╭─ Information
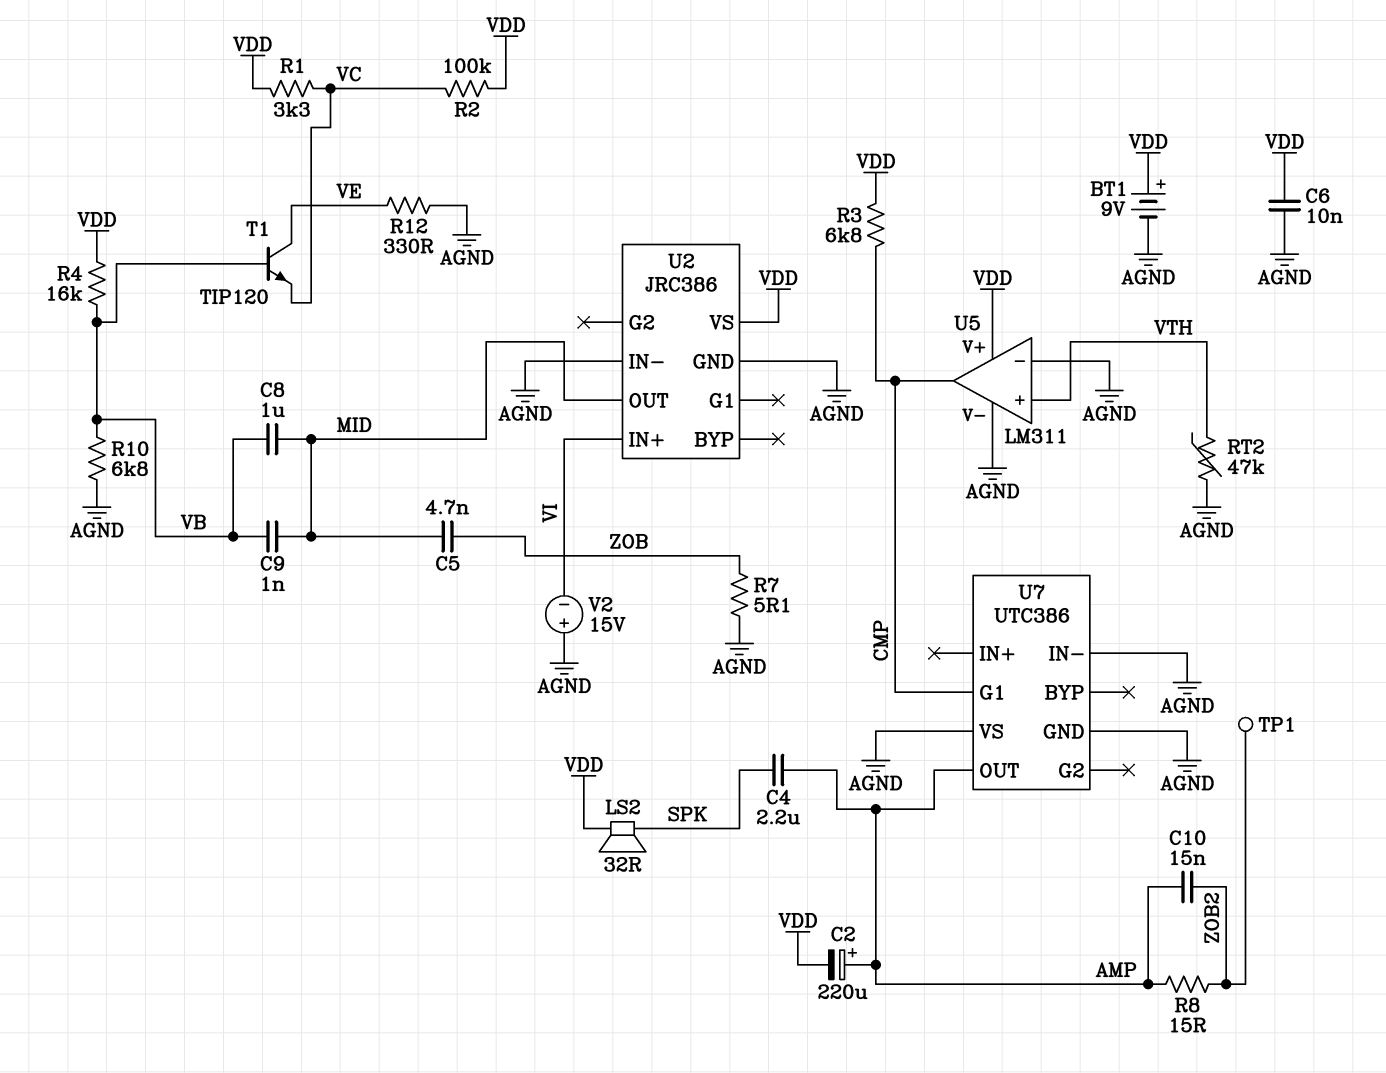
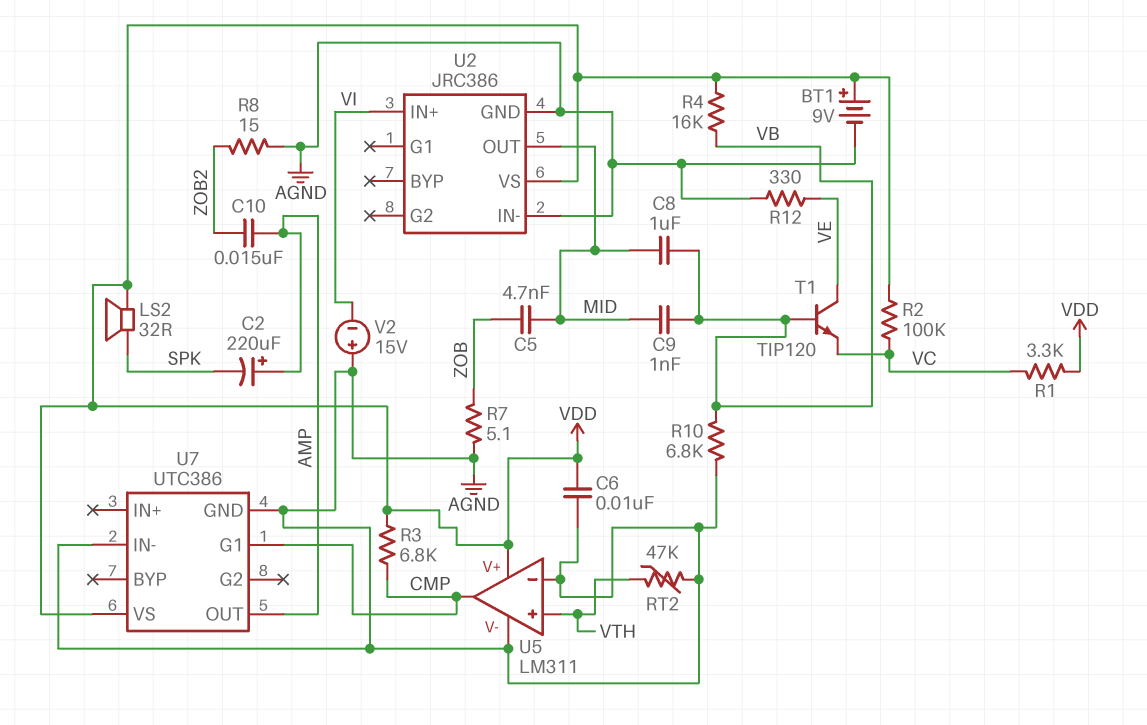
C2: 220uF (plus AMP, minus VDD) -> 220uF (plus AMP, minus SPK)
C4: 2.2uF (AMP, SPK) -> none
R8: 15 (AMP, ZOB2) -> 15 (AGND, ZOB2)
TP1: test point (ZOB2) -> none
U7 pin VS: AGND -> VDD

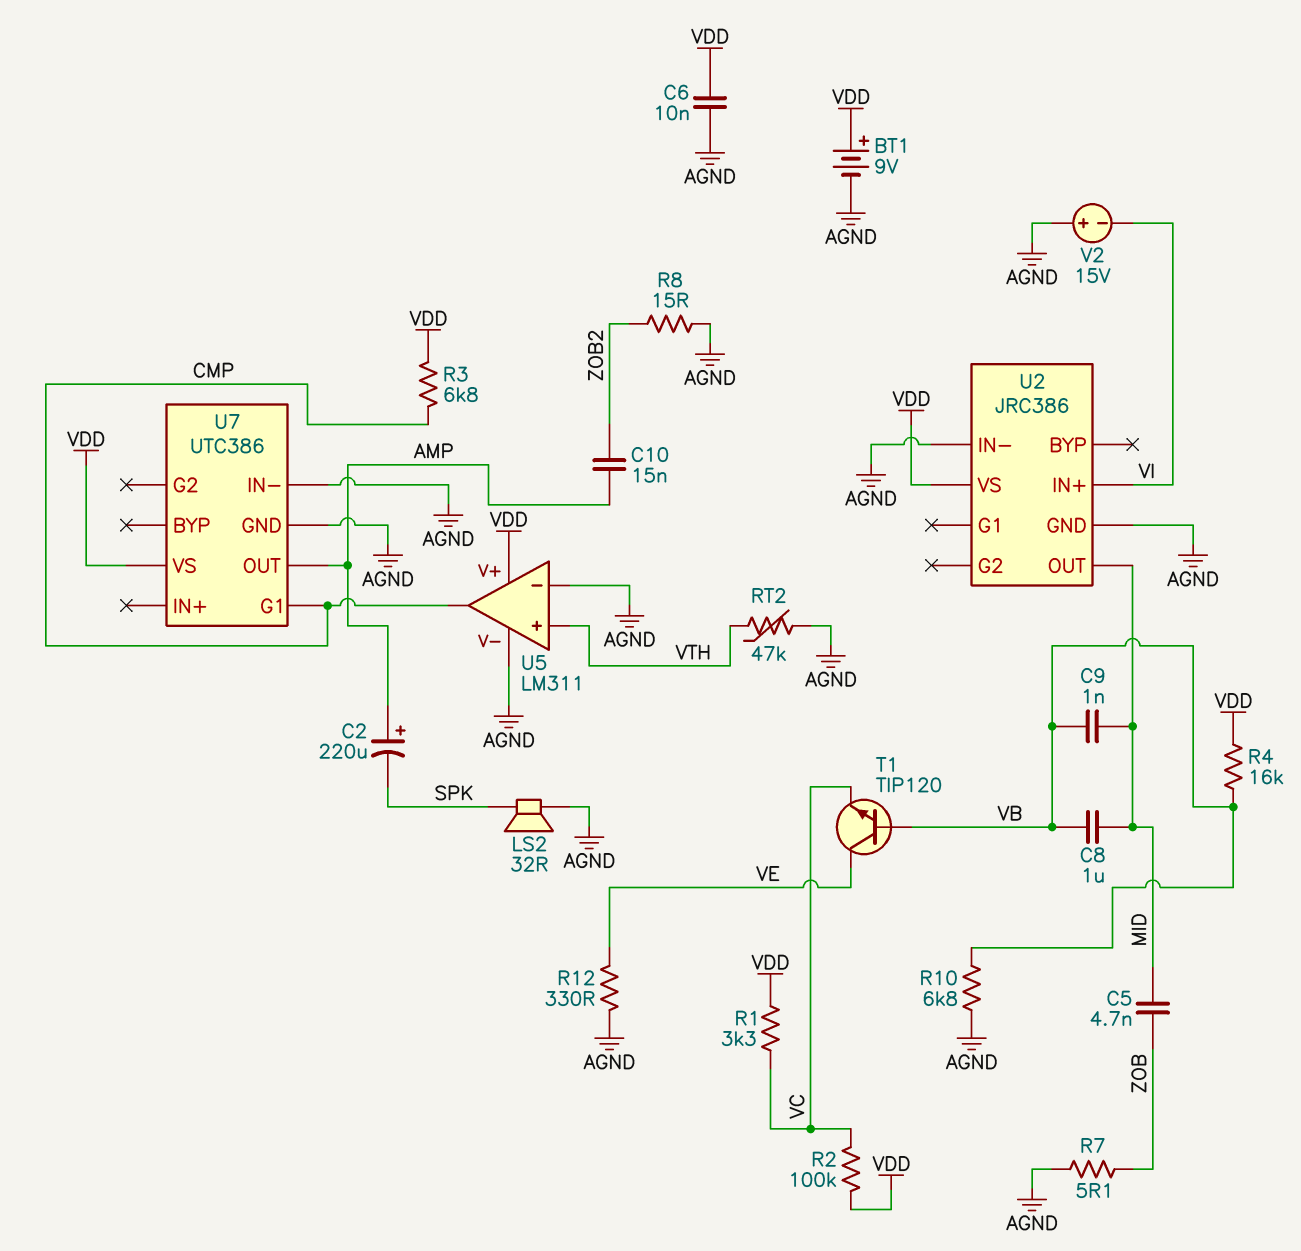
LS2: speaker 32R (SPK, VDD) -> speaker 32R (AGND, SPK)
╰─
Description of the task:
Above are the records; copy each line from them that includes the string "AGND".

Answer section:
R8: 15 (AMP, ZOB2) -> 15 (AGND, ZOB2)
U7 pin VS: AGND -> VDD
LS2: speaker 32R (SPK, VDD) -> speaker 32R (AGND, SPK)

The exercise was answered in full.